Work to complete: Only the lines from the first line of the entries through the line with "fridge: (91, 321) -> (498, 183), moved" belong in the answer, each restated word for word and without pictures.

Data to process:
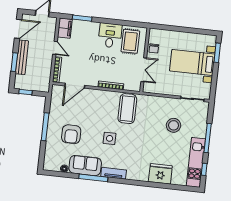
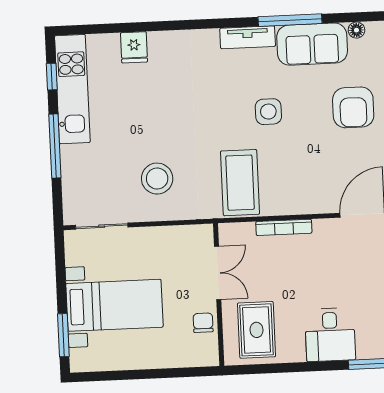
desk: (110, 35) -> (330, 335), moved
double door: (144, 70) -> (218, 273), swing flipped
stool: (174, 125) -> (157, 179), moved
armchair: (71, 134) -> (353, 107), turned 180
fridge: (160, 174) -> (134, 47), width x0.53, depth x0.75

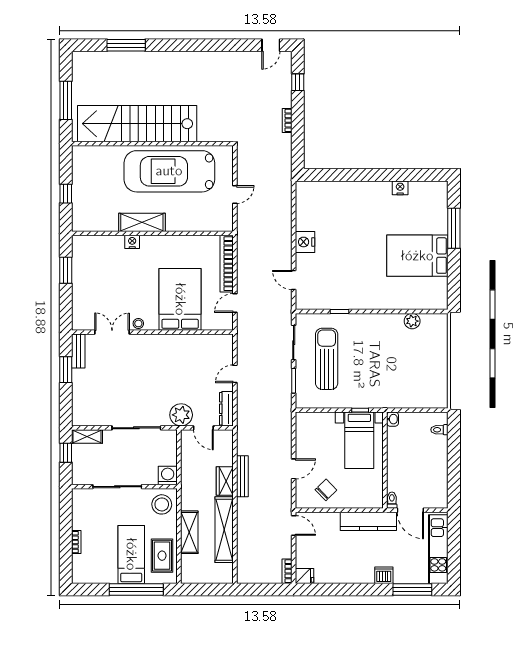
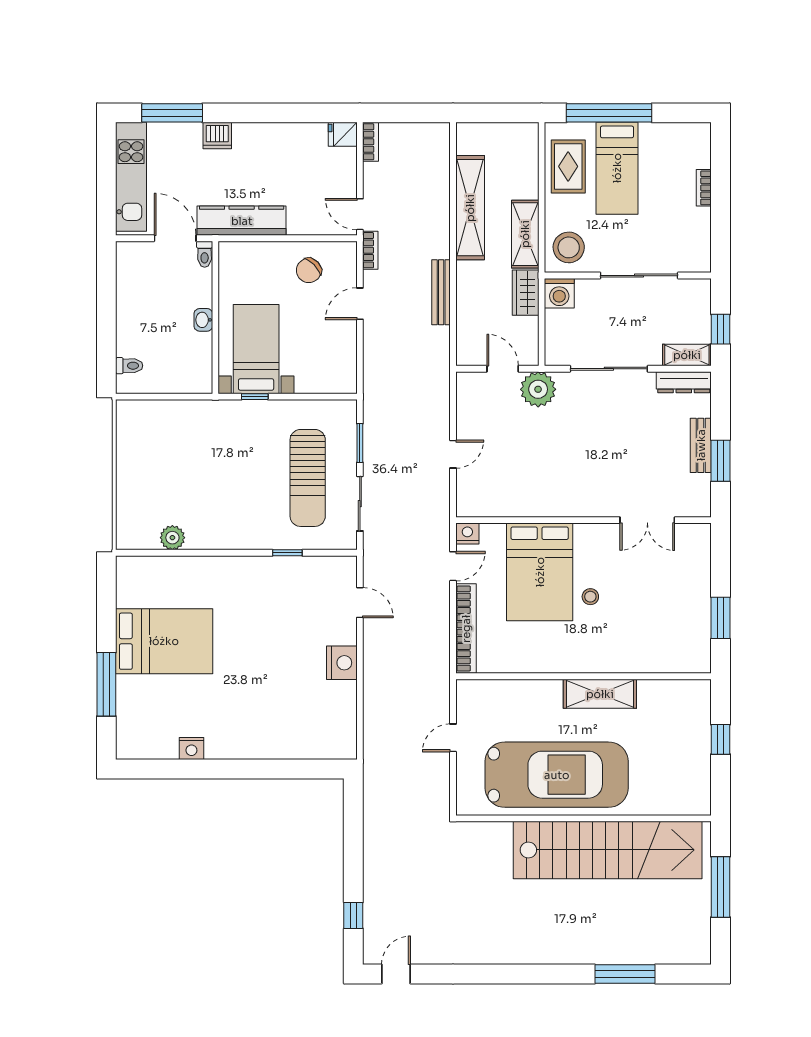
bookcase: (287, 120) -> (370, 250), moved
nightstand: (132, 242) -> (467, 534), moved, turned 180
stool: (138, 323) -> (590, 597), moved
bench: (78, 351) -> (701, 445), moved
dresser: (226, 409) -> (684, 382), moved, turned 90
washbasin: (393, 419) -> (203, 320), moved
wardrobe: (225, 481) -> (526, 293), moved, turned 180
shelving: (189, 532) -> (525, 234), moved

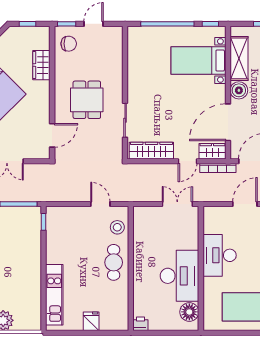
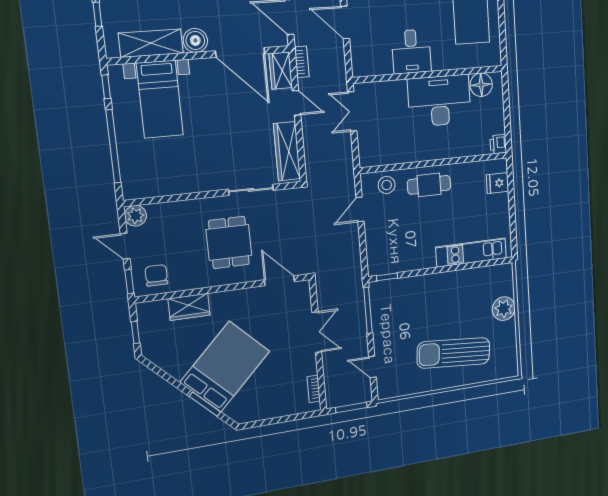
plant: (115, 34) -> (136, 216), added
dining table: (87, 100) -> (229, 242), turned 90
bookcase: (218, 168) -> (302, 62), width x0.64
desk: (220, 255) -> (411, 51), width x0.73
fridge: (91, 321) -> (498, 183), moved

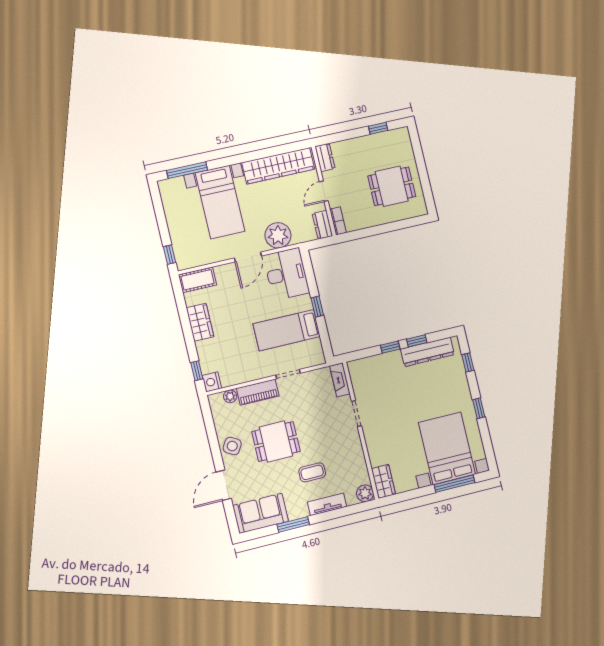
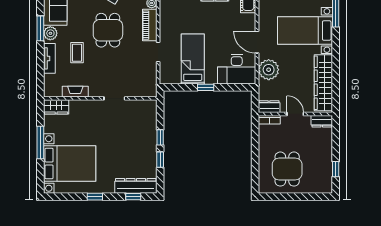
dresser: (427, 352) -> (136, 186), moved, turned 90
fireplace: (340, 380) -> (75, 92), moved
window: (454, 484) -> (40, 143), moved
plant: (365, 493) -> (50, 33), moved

Solution for this exercise:
desk: (110, 35) -> (330, 335), moved
double door: (144, 70) -> (218, 273), swing flipped
stool: (174, 125) -> (157, 179), moved
armchair: (71, 134) -> (353, 107), turned 180
fridge: (160, 174) -> (134, 47), width x0.53, depth x0.75

bookcase: (287, 120) -> (370, 250), moved
nightstand: (132, 242) -> (467, 534), moved, turned 180
stool: (138, 323) -> (590, 597), moved
bench: (78, 351) -> (701, 445), moved
dresser: (226, 409) -> (684, 382), moved, turned 90
washbasin: (393, 419) -> (203, 320), moved
wardrobe: (225, 481) -> (526, 293), moved, turned 180
shelving: (189, 532) -> (525, 234), moved

plant: (115, 34) -> (136, 216), added
dining table: (87, 100) -> (229, 242), turned 90
bookcase: (218, 168) -> (302, 62), width x0.64
desk: (220, 255) -> (411, 51), width x0.73
fridge: (91, 321) -> (498, 183), moved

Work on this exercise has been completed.